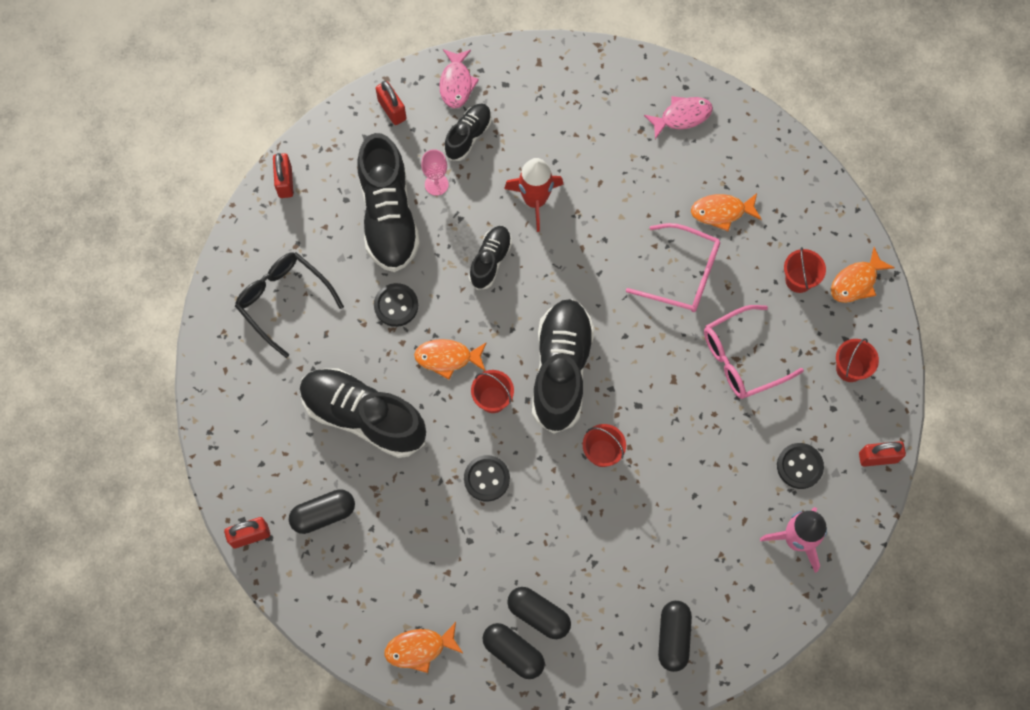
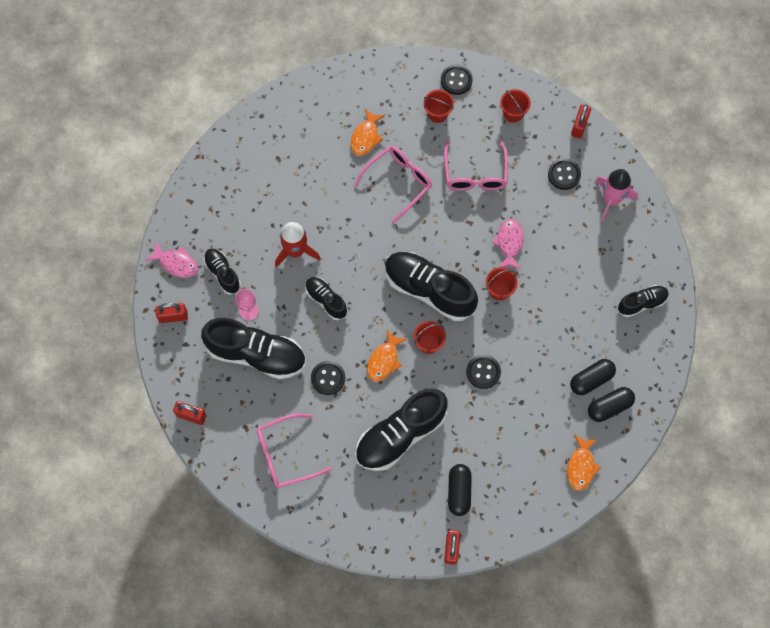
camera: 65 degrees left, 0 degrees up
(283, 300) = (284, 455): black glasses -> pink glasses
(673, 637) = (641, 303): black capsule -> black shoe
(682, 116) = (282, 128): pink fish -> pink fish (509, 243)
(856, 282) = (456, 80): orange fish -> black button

== == ==

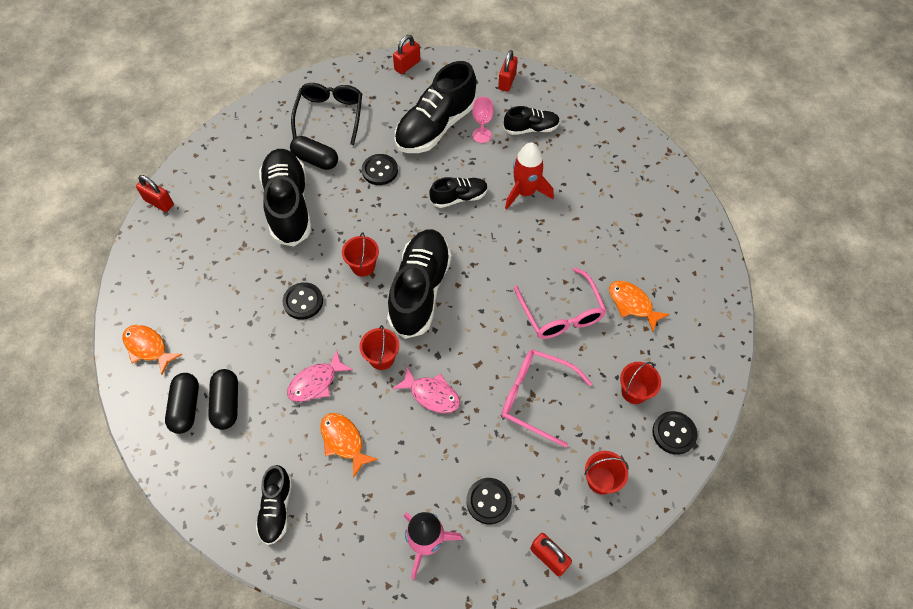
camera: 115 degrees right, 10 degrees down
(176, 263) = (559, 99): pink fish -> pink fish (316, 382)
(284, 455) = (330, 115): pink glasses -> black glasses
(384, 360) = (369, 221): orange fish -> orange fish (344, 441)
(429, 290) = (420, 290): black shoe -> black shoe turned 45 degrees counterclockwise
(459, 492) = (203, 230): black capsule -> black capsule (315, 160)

== == ==

Of the lines above, retype only those from the line containing "(283, 300) = (284, 455): black" through the line containing "(856, 282) = (456, 80): orange", including both, exactly.

Result for this exercise =
(283, 300) = (284, 455): black glasses -> pink glasses
(673, 637) = (641, 303): black capsule -> black shoe
(682, 116) = (282, 128): pink fish -> pink fish (509, 243)
(856, 282) = (456, 80): orange fish -> black button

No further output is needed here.